■ TASK REQUIREMENTS
Please give all of the data again, character for character, and drop the pictures.

--- RECORDED DATA Enclosed Below ---

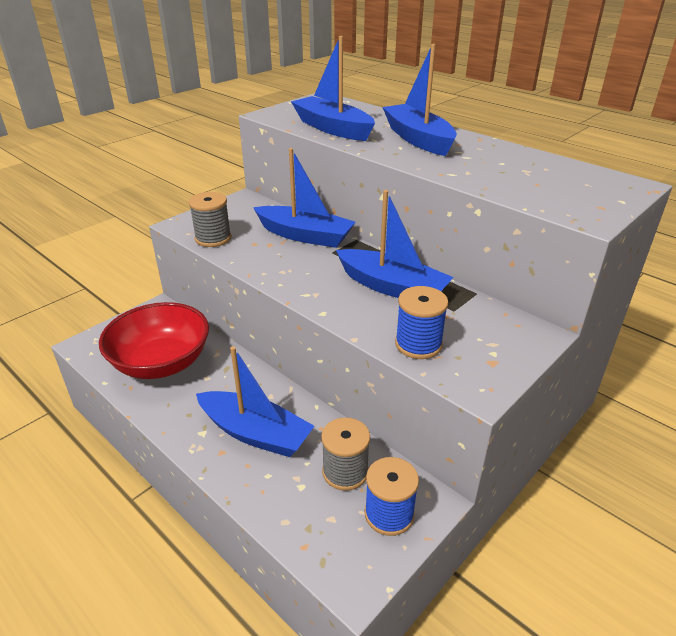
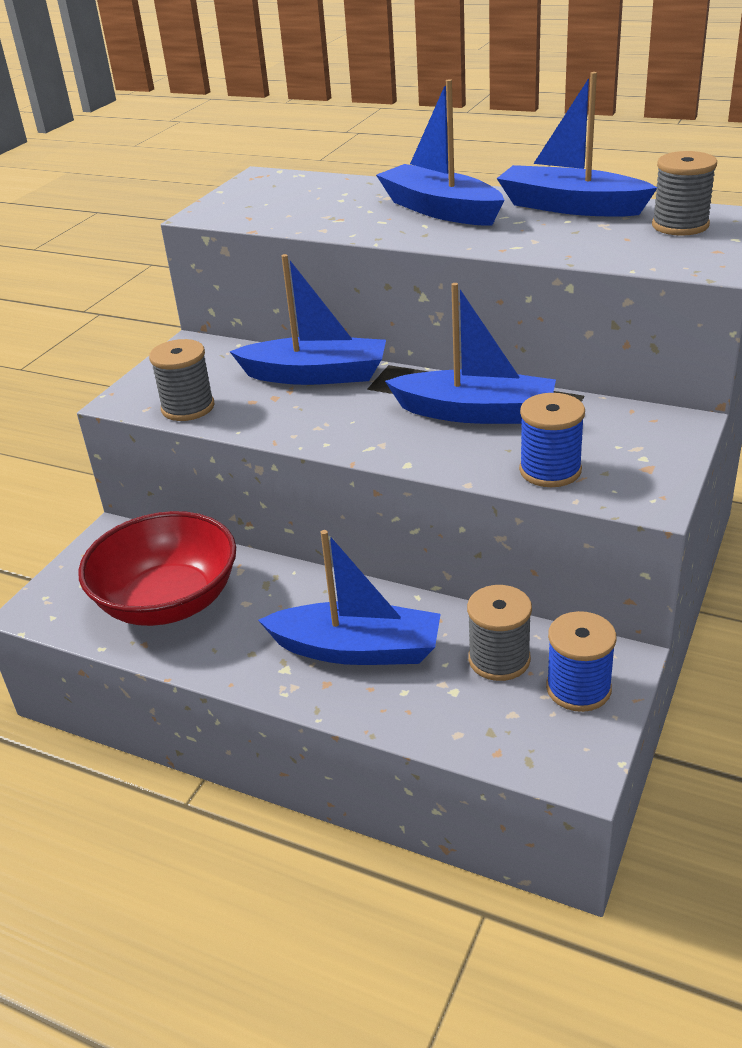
camera: 15 degrees left, 0 degrees up
blue boat [291,36,375,141] -> blue boat moved to [496,72,657,217]
none -> grey spool [652,151,717,236]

--- End of Enclosed RECORDED DATA ---

■ OUTPUT OF THE EXERCISE
camera: 15 degrees left, 0 degrees up
blue boat [291,36,375,141] -> blue boat moved to [496,72,657,217]
none -> grey spool [652,151,717,236]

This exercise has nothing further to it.